■ **DIRECTIONS FOR THIS TASK**: Below are some records; quote exactly the lines from the one that contains "(285, 328) = (118, 299): black" through the one that contains "(512, 376) = (345, 174): purple", inclusive, and no others.

■ **INFORMATION**:
####
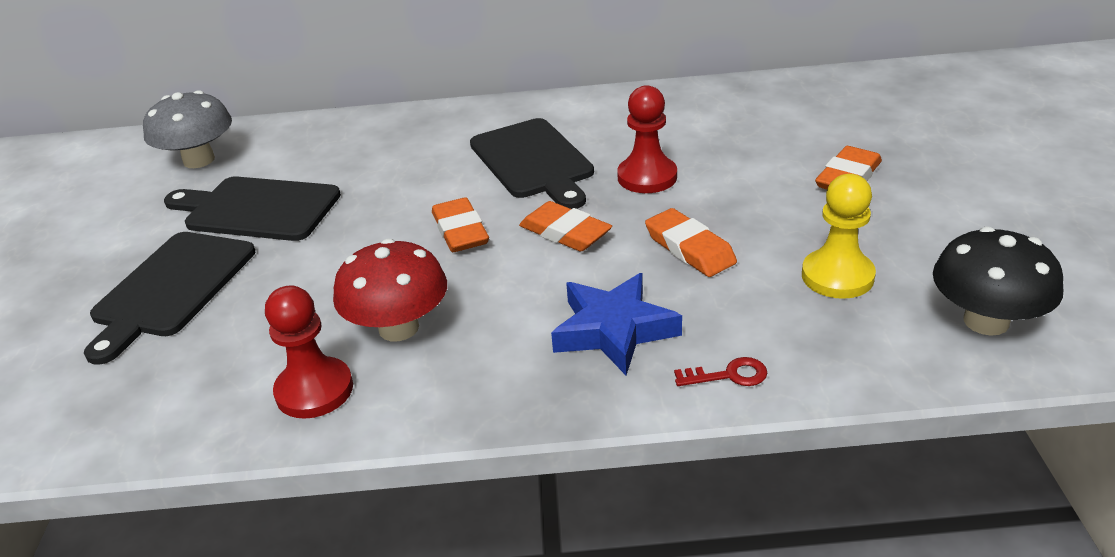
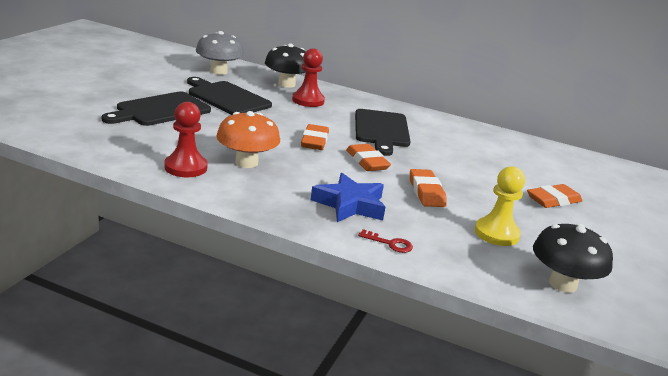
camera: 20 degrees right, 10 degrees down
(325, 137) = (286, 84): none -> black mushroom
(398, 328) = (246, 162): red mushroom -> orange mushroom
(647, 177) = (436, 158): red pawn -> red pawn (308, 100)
####
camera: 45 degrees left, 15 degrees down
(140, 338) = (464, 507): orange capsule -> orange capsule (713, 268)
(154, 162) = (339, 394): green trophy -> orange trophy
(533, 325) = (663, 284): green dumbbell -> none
####
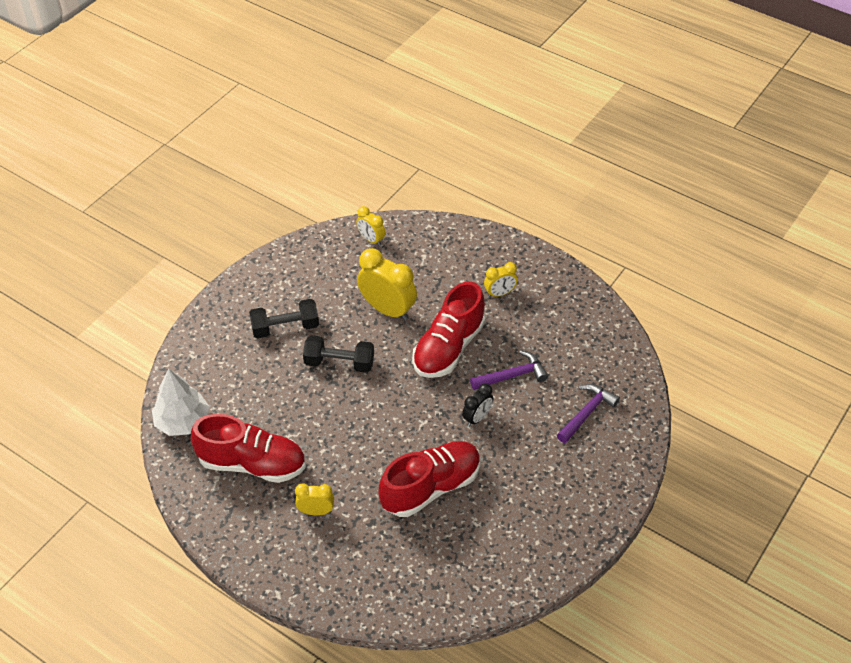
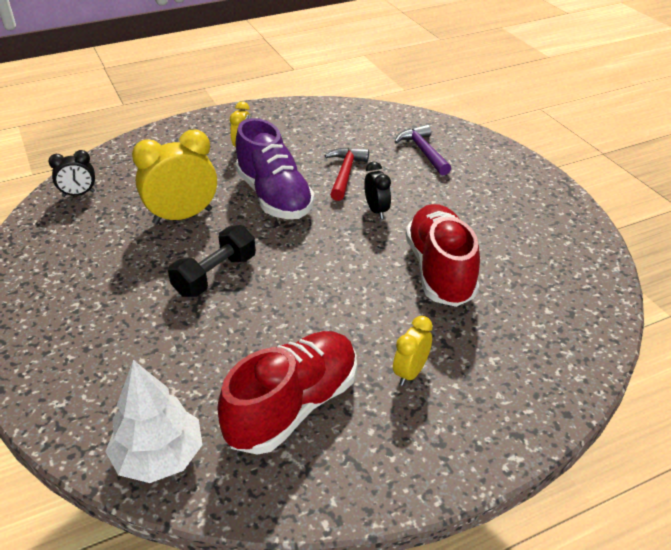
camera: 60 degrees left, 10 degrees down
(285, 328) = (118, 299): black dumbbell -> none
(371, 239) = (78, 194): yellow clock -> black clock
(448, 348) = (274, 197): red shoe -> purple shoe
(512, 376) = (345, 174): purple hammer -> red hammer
####
■ **TASK RESULT**:
(285, 328) = (118, 299): black dumbbell -> none
(371, 239) = (78, 194): yellow clock -> black clock
(448, 348) = (274, 197): red shoe -> purple shoe
(512, 376) = (345, 174): purple hammer -> red hammer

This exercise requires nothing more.